What to produce: Report each line of the data below in which "point" appears.

+ + + + +

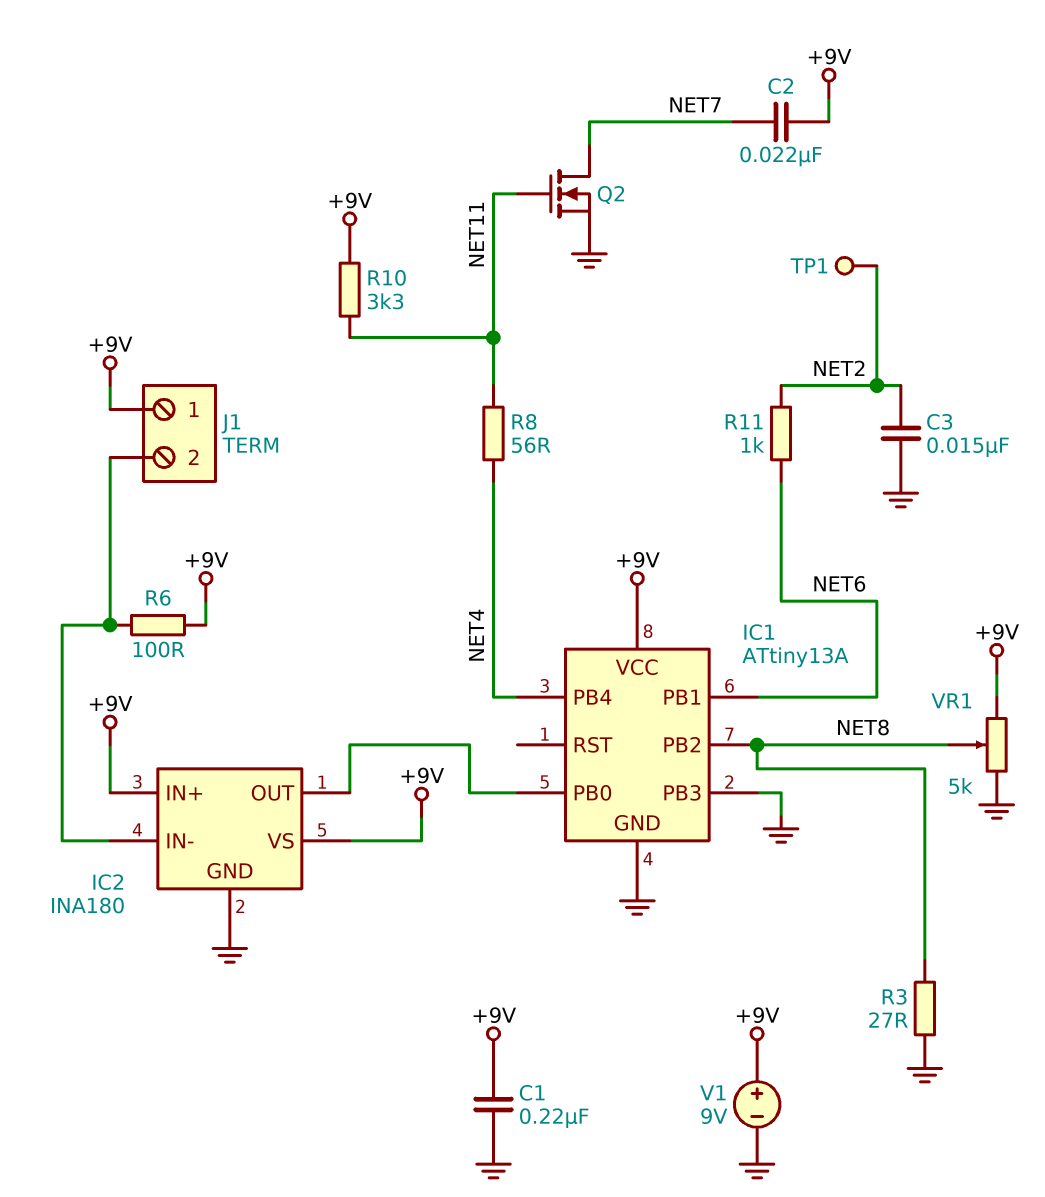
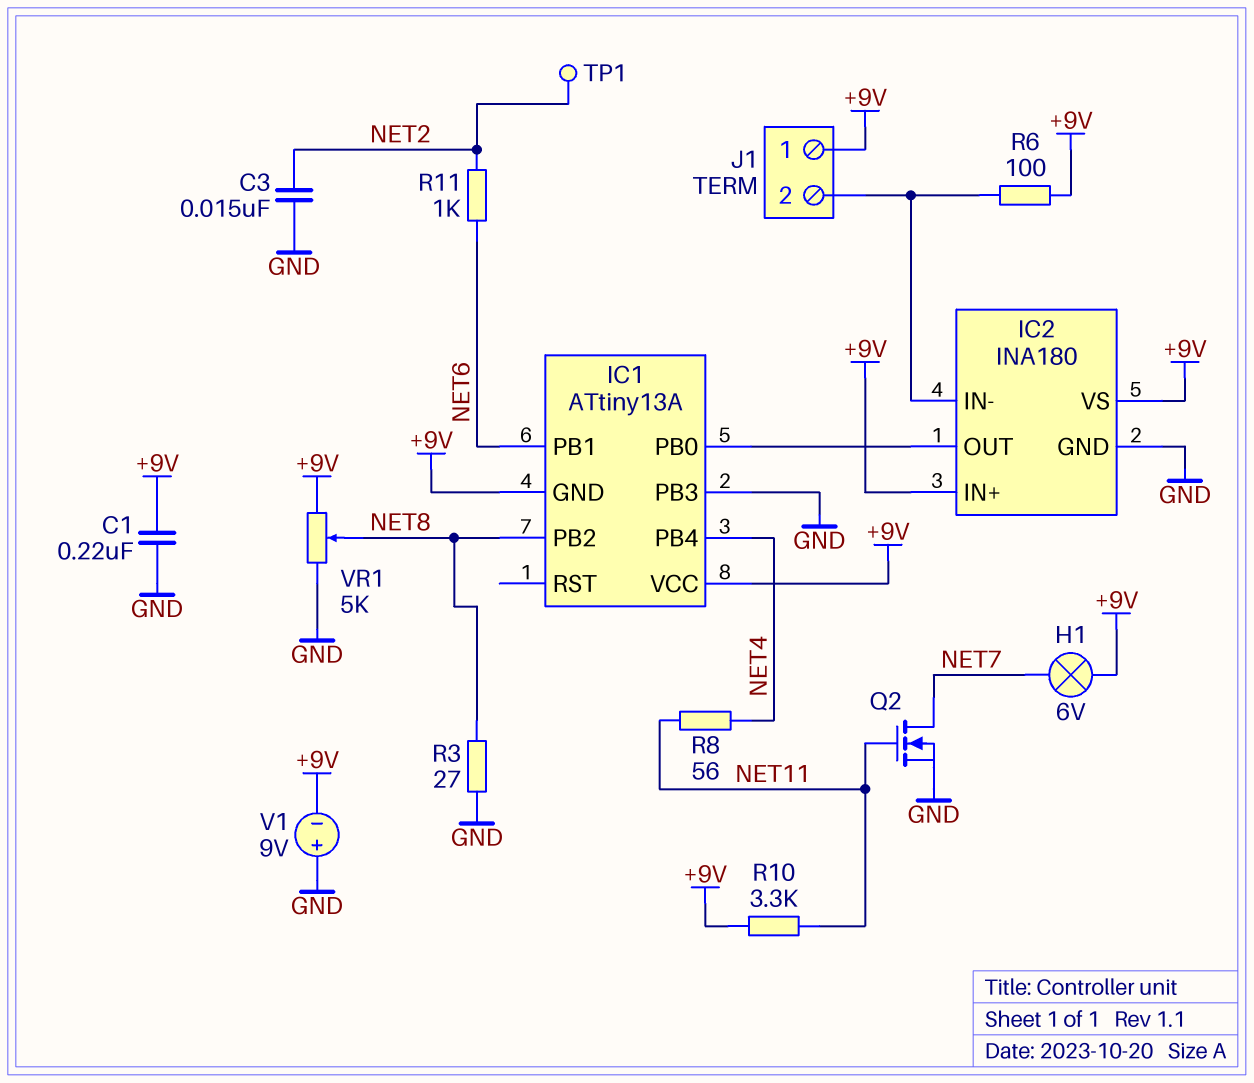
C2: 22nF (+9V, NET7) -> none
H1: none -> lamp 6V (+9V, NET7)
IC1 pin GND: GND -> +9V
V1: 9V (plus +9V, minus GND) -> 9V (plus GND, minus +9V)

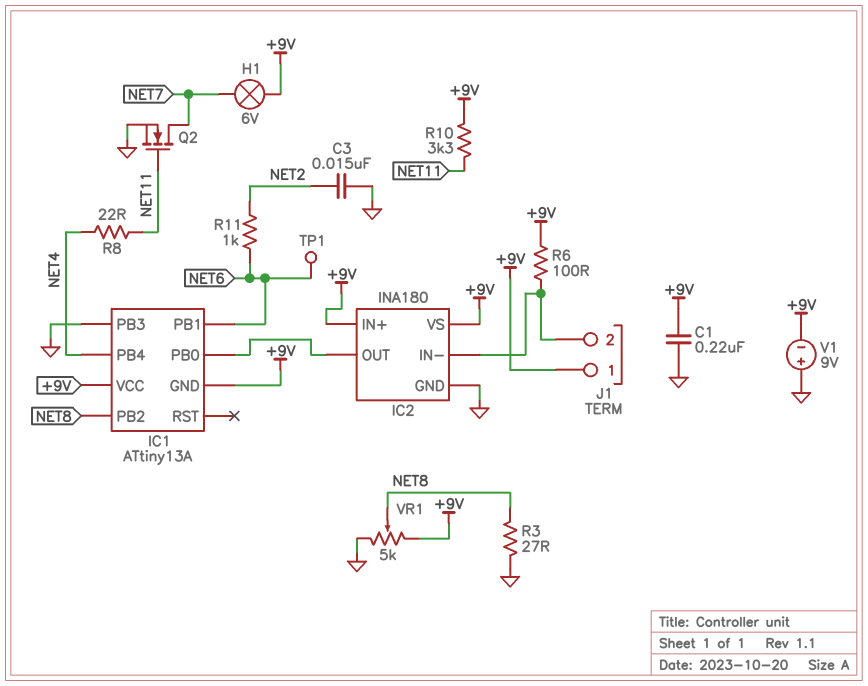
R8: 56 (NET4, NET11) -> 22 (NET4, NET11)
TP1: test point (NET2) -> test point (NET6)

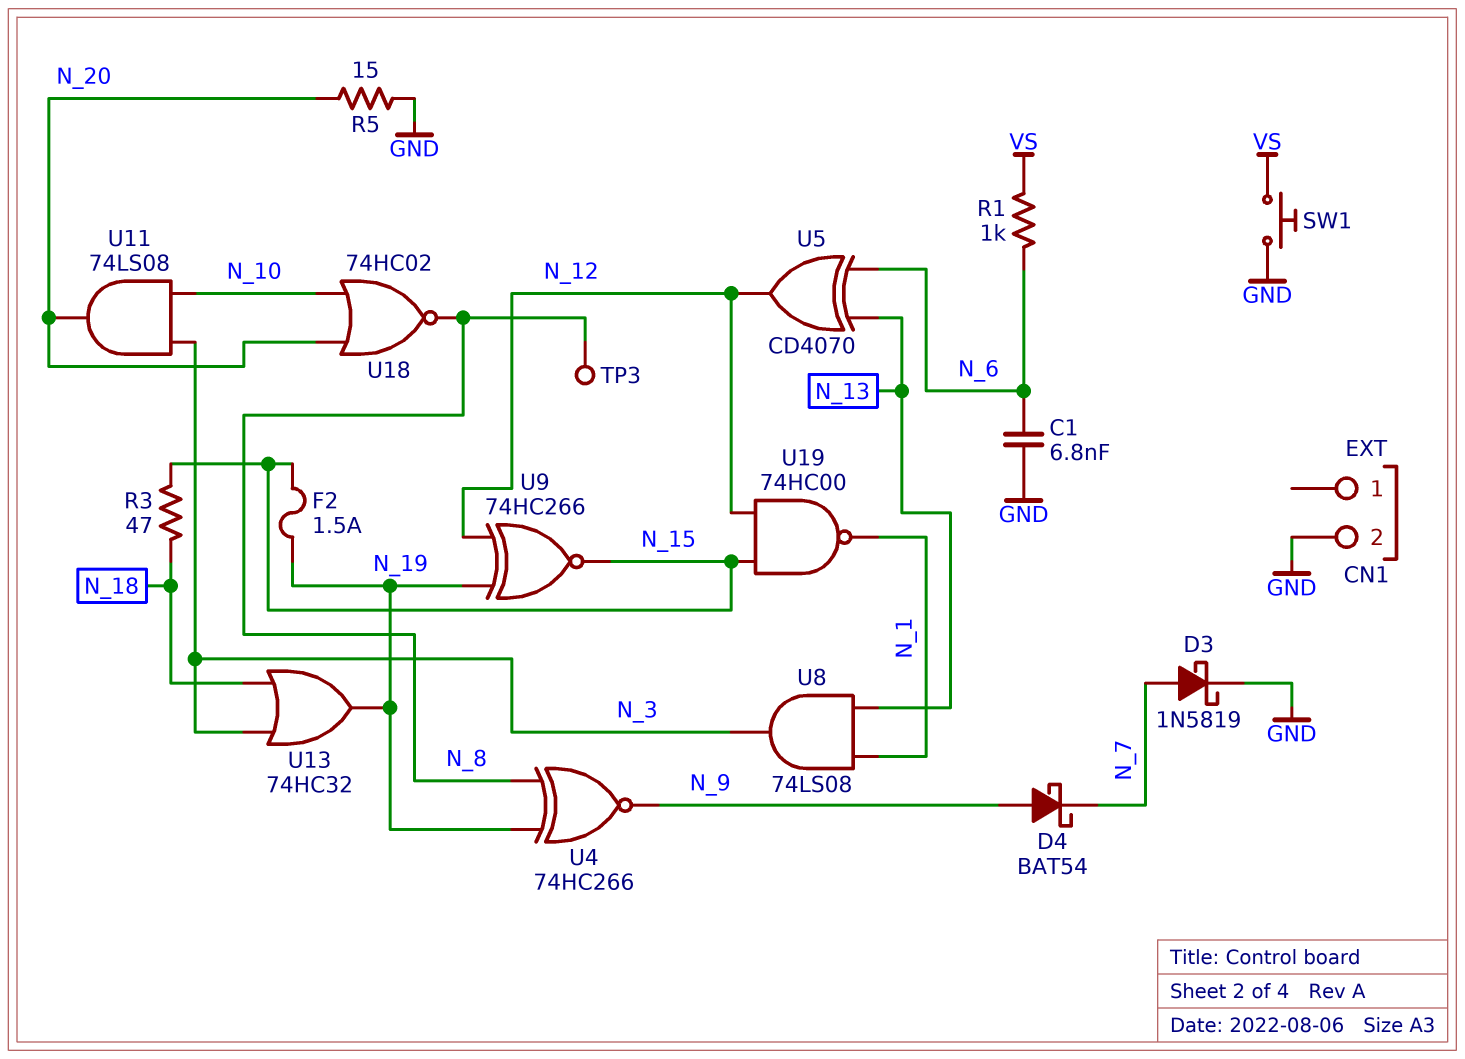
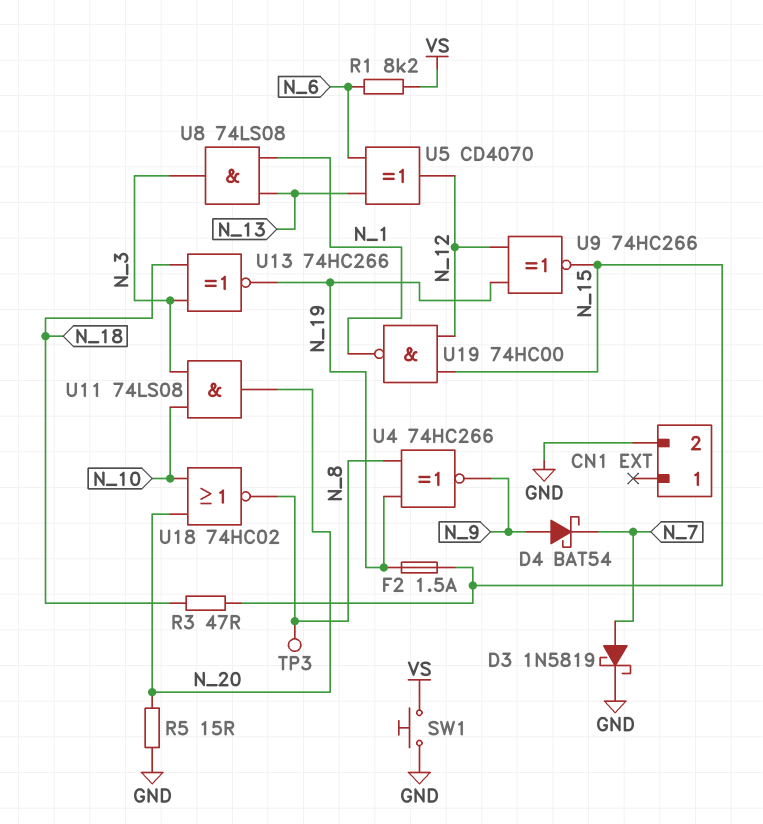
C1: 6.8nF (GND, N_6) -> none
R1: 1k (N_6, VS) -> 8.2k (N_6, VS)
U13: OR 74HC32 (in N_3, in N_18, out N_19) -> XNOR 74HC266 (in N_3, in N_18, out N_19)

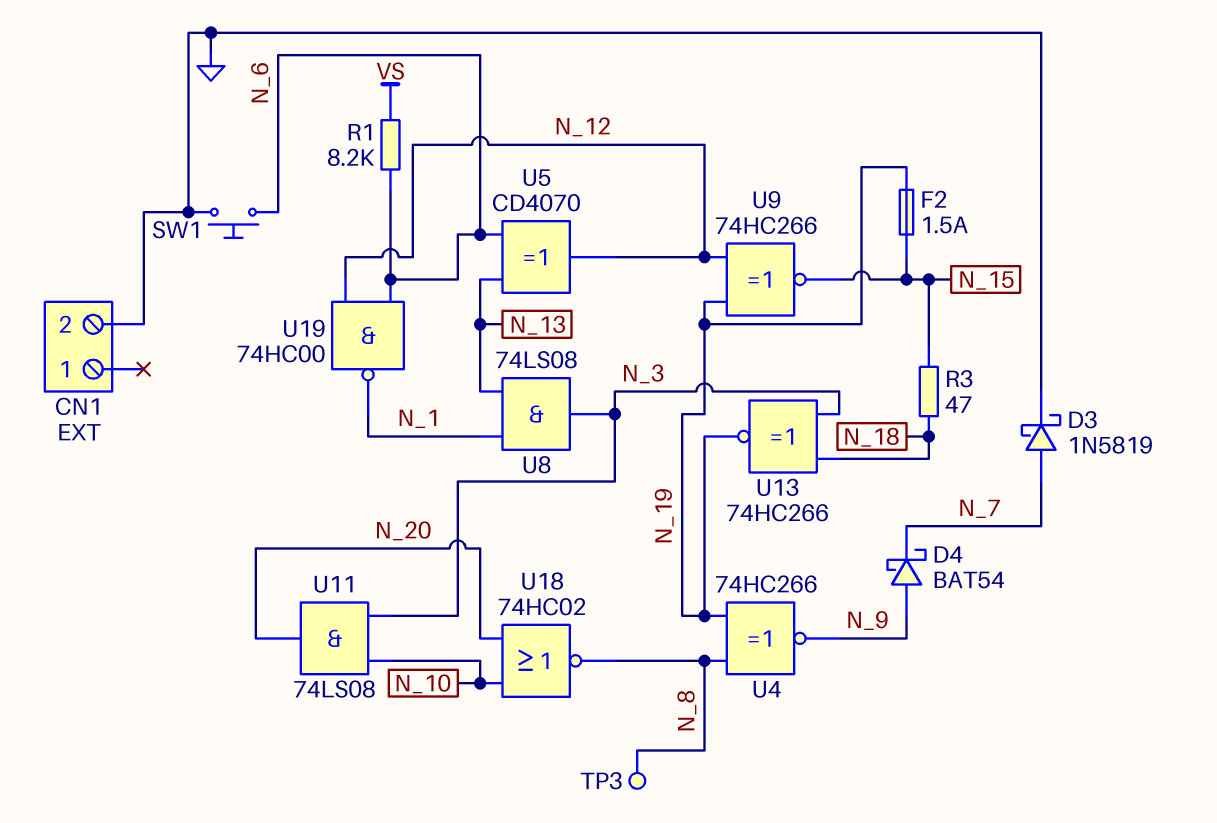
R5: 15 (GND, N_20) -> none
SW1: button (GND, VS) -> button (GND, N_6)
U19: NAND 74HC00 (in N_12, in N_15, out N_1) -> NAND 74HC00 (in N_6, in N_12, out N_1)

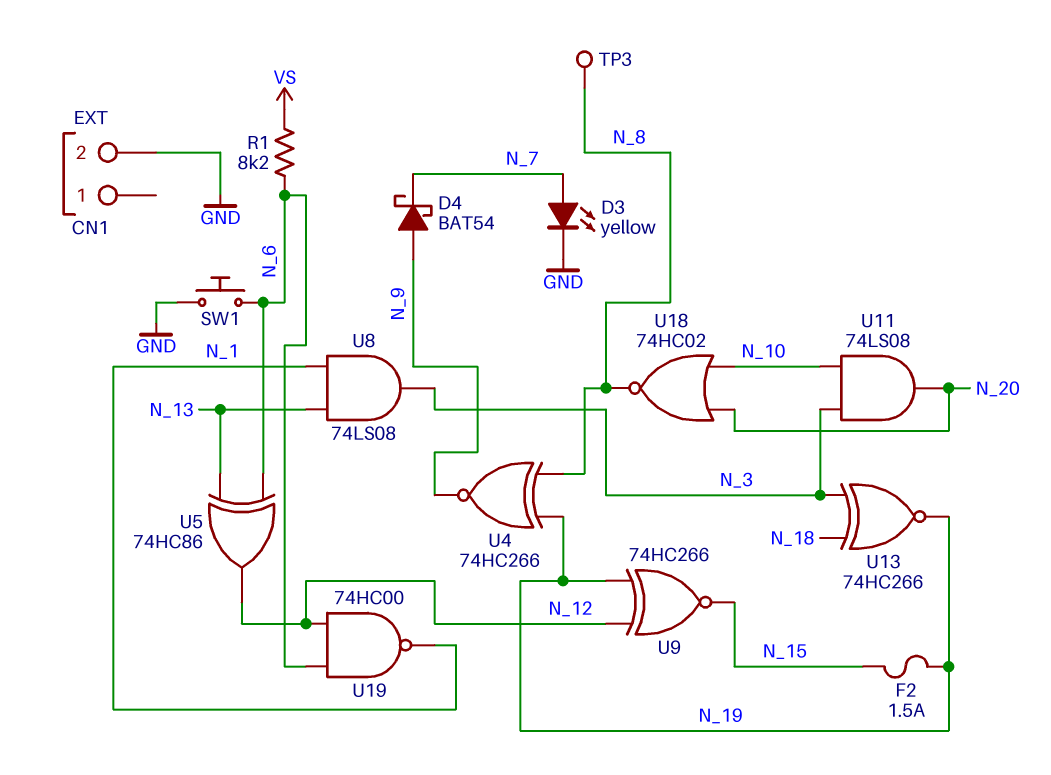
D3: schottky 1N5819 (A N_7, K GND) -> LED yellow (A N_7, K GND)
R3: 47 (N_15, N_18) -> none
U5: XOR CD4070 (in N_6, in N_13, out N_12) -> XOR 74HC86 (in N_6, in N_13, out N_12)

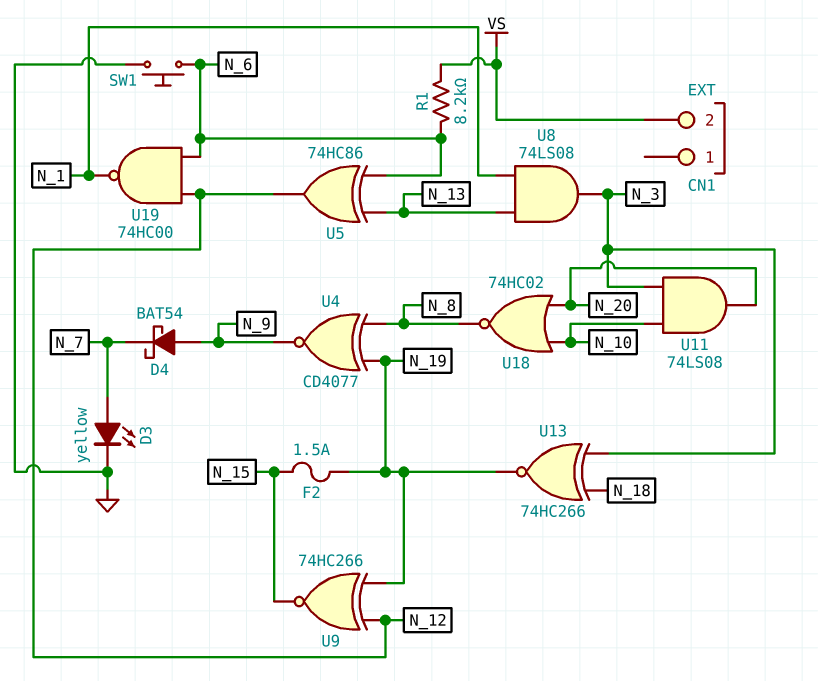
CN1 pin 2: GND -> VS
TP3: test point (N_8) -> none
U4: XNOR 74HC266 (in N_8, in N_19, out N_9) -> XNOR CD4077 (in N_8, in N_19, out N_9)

+ + + + +

Task result:
TP1: test point (NET2) -> test point (NET6)
TP3: test point (N_8) -> none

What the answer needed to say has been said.